◆ Material shown:
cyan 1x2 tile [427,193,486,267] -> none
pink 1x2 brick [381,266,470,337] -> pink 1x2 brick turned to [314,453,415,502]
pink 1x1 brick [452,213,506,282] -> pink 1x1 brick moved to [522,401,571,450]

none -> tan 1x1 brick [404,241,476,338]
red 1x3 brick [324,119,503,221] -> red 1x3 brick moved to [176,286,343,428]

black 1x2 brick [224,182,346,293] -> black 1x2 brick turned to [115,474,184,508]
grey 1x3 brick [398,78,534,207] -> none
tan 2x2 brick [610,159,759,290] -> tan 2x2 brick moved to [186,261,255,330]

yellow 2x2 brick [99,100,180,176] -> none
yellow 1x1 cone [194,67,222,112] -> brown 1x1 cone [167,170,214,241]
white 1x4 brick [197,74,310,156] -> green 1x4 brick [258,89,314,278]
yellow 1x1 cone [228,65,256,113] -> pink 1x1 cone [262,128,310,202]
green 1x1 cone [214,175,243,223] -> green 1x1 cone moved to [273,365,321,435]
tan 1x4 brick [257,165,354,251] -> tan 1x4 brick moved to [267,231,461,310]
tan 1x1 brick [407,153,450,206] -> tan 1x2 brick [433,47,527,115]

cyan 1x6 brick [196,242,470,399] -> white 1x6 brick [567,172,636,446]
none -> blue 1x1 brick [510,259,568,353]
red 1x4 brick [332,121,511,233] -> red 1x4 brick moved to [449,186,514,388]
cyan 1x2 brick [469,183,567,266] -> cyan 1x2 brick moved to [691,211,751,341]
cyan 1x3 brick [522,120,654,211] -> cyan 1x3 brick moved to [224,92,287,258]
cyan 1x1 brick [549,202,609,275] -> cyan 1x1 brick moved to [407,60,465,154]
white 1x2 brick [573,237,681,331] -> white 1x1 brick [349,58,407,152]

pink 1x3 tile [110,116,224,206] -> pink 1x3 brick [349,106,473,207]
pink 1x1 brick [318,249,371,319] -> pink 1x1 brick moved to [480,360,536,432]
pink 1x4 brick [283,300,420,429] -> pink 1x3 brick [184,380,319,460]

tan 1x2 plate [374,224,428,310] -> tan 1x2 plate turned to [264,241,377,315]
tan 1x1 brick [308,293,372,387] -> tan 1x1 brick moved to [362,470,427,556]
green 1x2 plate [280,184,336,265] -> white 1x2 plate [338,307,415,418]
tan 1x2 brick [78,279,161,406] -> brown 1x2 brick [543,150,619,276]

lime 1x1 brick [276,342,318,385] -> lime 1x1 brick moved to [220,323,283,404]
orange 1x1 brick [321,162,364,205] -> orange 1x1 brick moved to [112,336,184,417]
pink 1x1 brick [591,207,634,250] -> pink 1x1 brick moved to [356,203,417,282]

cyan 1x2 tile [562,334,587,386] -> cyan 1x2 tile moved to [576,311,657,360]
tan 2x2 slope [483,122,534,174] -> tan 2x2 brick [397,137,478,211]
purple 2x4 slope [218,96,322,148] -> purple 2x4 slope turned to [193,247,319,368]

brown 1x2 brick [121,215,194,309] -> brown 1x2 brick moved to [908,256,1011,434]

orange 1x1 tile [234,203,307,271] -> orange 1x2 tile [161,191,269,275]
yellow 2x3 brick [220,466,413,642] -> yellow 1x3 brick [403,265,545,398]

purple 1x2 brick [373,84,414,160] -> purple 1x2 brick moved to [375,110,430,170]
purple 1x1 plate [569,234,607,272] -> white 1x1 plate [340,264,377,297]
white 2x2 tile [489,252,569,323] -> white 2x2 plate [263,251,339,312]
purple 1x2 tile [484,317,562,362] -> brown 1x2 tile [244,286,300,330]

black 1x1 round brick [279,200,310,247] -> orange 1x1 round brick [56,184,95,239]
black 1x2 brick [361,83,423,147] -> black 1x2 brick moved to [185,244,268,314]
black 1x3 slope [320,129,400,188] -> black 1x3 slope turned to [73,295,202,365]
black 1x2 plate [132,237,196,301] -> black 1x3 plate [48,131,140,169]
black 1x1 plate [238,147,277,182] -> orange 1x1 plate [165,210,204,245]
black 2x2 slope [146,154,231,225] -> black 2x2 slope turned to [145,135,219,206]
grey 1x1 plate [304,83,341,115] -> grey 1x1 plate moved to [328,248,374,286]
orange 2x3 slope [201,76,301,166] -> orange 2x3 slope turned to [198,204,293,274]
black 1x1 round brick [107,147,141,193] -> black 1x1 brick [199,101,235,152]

◆ Task instructions:
Copy out the lines starting at the one containing "black 1x2 brick [361,83,423,147]" and ending with the last line of the entries. Include nothing else.

◆ Completed task:
black 1x2 brick [361,83,423,147] -> black 1x2 brick moved to [185,244,268,314]
black 1x3 slope [320,129,400,188] -> black 1x3 slope turned to [73,295,202,365]
black 1x2 plate [132,237,196,301] -> black 1x3 plate [48,131,140,169]
black 1x1 plate [238,147,277,182] -> orange 1x1 plate [165,210,204,245]
black 2x2 slope [146,154,231,225] -> black 2x2 slope turned to [145,135,219,206]
grey 1x1 plate [304,83,341,115] -> grey 1x1 plate moved to [328,248,374,286]
orange 2x3 slope [201,76,301,166] -> orange 2x3 slope turned to [198,204,293,274]
black 1x1 round brick [107,147,141,193] -> black 1x1 brick [199,101,235,152]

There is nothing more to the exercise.